Write out, word for word, the part of the listing below that opens with the line containing "(691, 251) = (544, 322): none -> grey cupcake" and closes with the line containing "(864, 127) = (688, 139): purple", keeping both of those lines and adding no others.

** Supplied data follows **

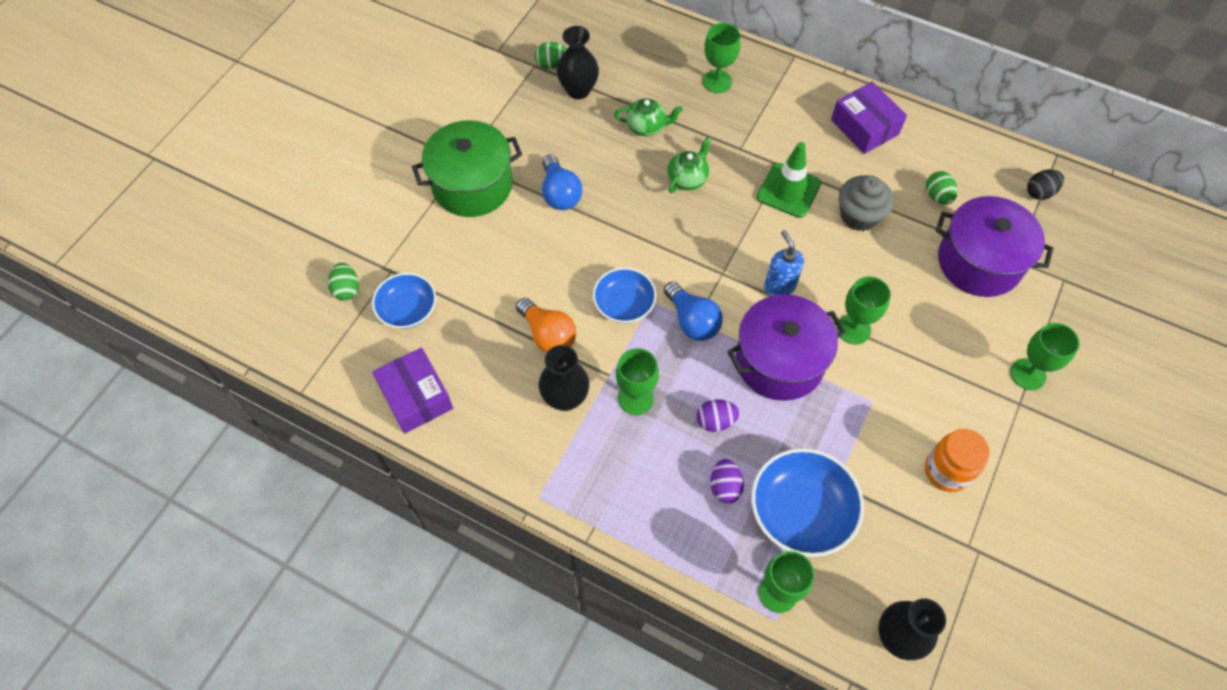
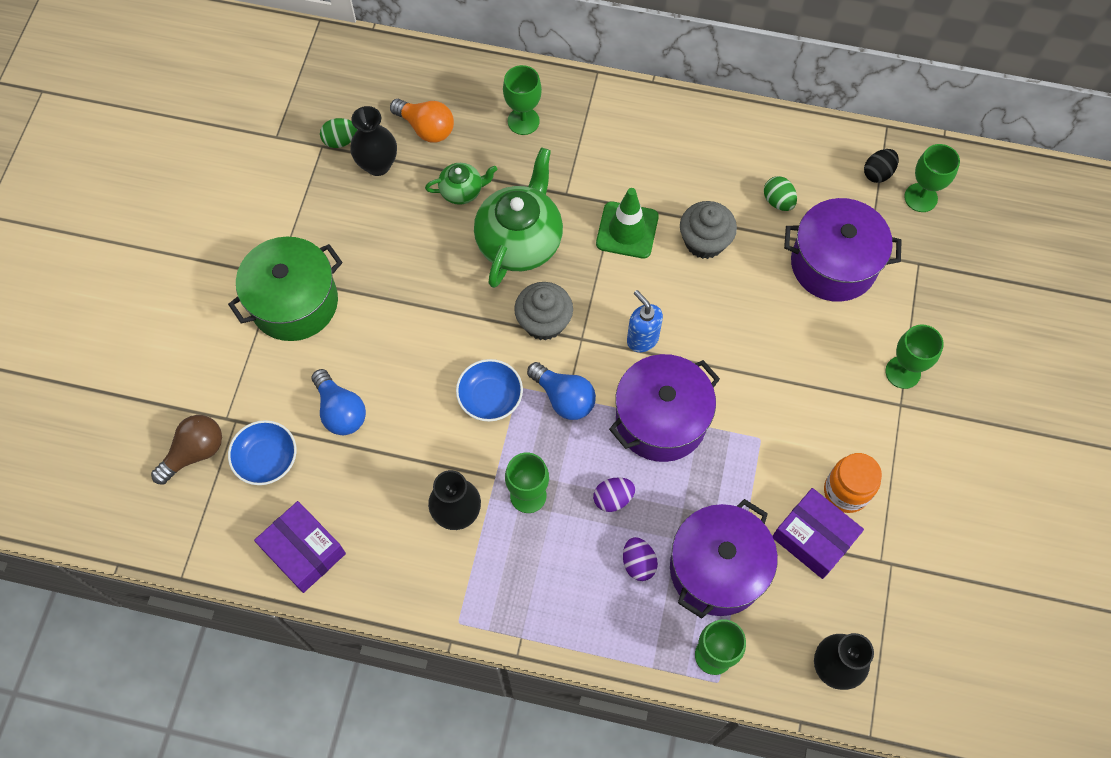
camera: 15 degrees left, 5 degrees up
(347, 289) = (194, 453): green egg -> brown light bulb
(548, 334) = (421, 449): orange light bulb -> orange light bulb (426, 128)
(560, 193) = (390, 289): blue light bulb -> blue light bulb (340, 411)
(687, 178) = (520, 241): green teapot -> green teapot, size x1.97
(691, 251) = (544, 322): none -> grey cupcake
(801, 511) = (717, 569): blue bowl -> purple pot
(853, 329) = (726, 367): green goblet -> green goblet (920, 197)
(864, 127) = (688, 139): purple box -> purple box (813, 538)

** End of Supplied data **
** Supplied data follows **

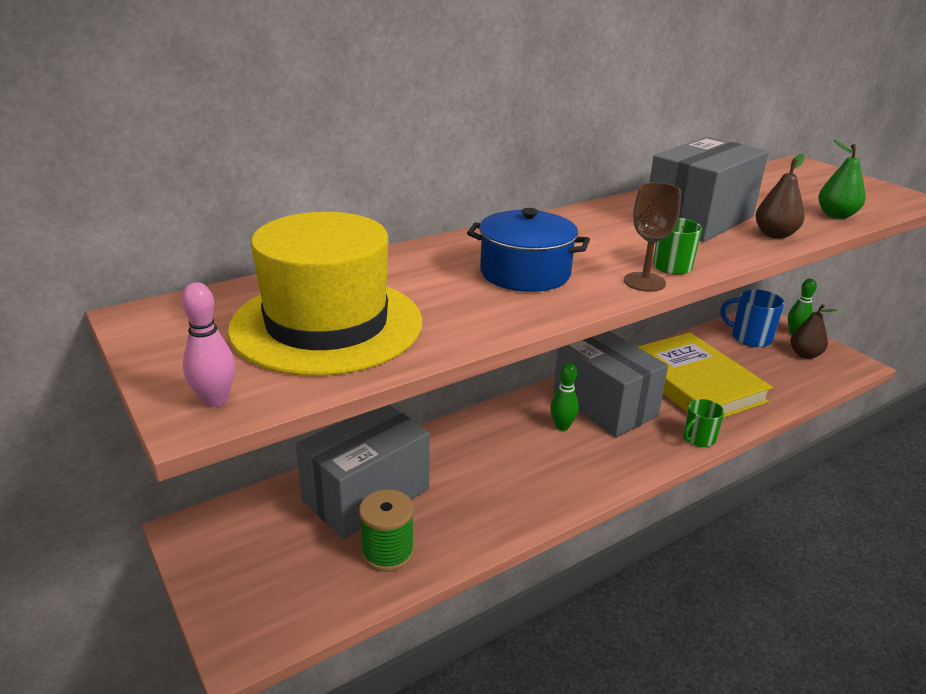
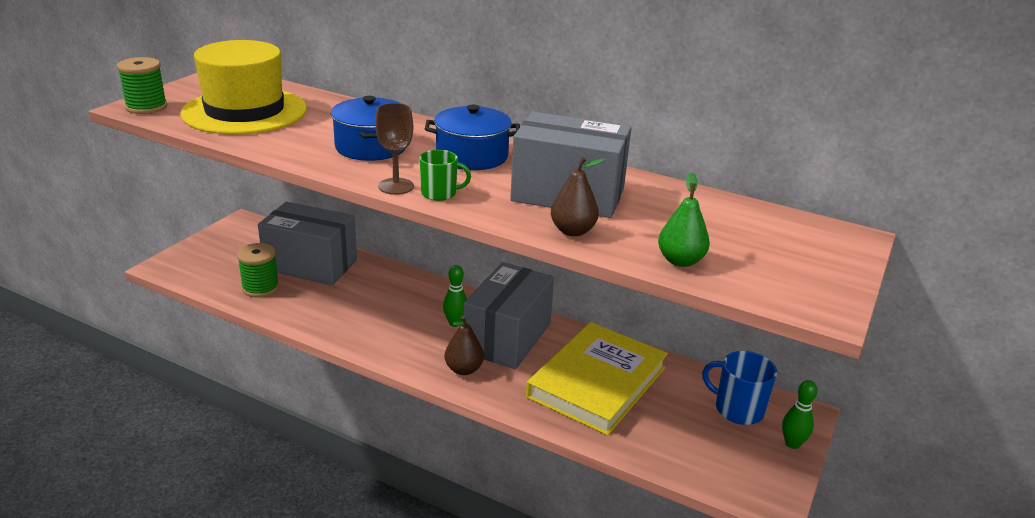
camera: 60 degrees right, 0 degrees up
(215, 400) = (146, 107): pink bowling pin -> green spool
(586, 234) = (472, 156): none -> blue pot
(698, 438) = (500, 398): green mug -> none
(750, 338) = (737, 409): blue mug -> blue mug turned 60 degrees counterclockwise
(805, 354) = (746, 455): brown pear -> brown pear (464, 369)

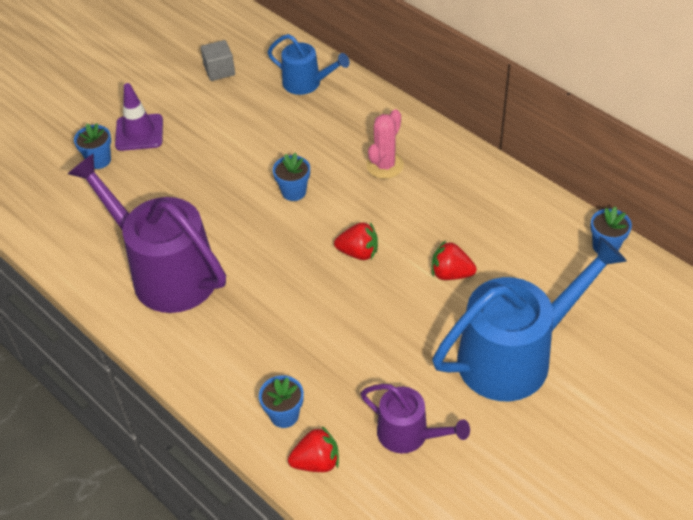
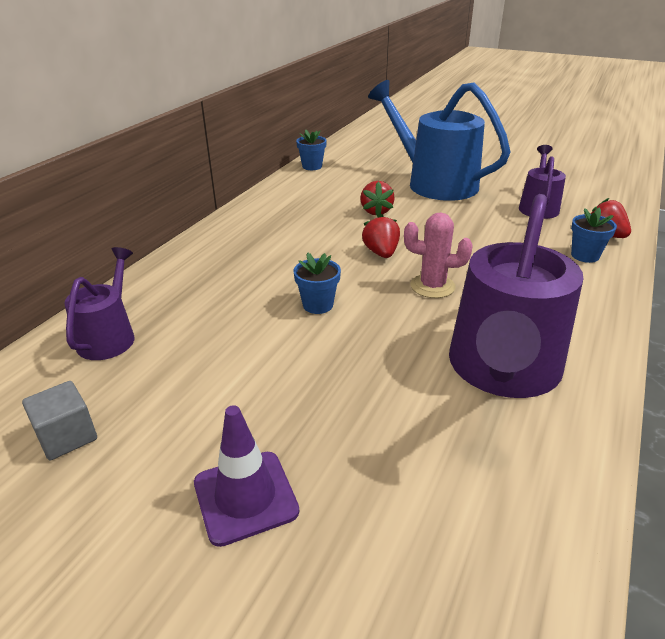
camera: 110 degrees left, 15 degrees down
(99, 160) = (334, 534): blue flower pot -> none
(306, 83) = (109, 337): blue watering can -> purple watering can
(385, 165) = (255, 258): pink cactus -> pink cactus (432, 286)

** End of Supplied data **
** Supplied data follows **

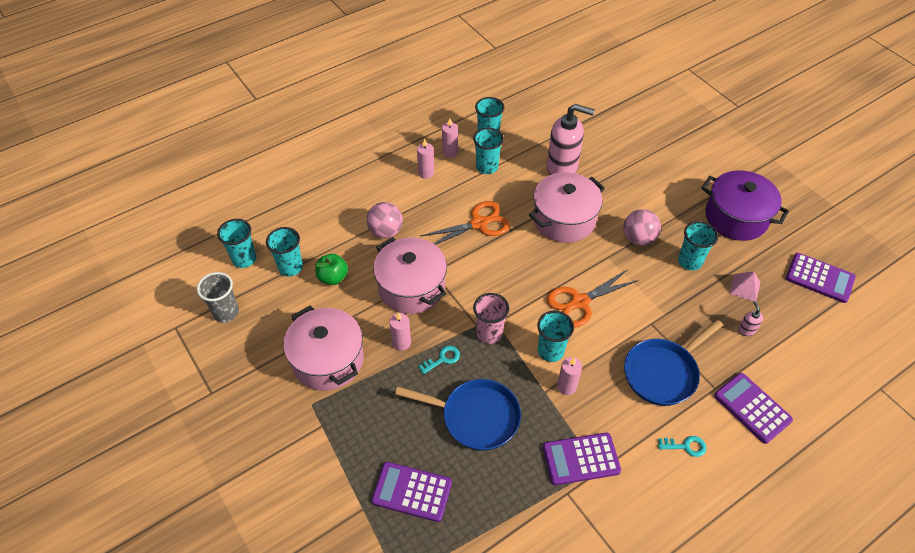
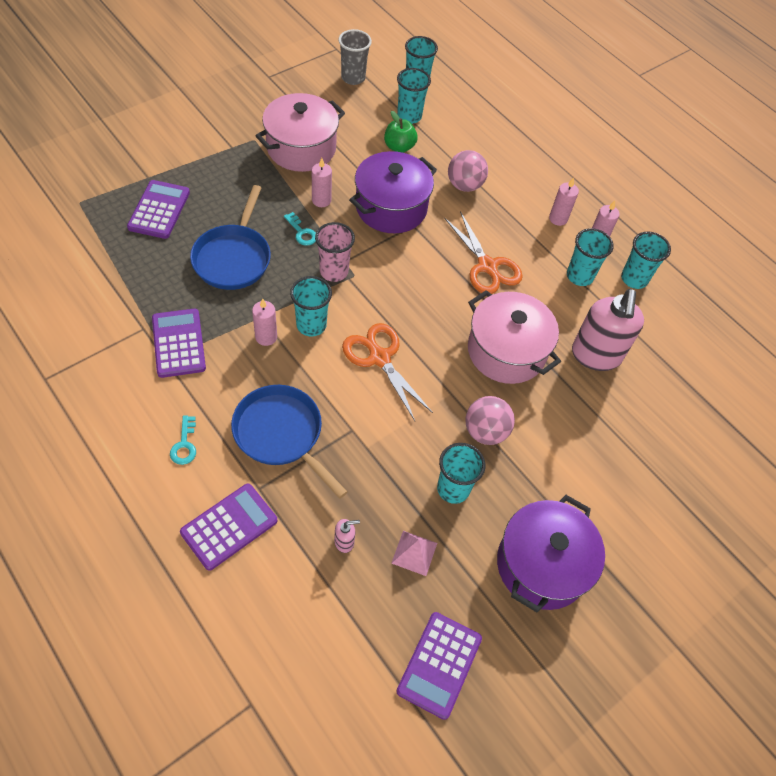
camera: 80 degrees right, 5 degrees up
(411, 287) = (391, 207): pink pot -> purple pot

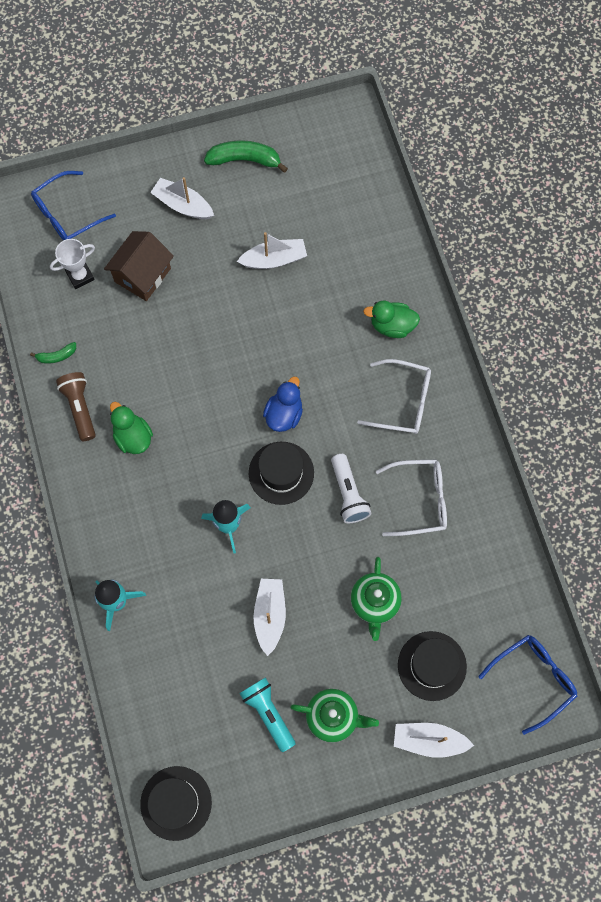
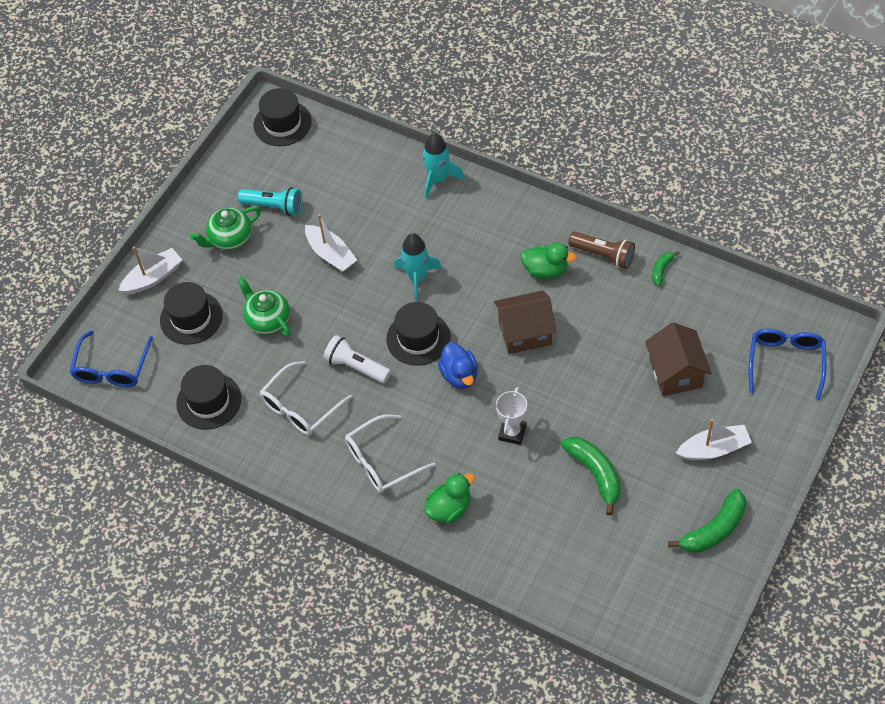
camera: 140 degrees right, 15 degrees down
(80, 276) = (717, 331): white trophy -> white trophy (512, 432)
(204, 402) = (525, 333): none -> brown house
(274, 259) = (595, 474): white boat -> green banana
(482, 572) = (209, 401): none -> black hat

** End of Supplied data **

■ **Your response**
(691, 251) = (544, 322): none -> grey cupcake
(801, 511) = (717, 569): blue bowl -> purple pot
(853, 329) = (726, 367): green goblet -> green goblet (920, 197)
(864, 127) = (688, 139): purple box -> purple box (813, 538)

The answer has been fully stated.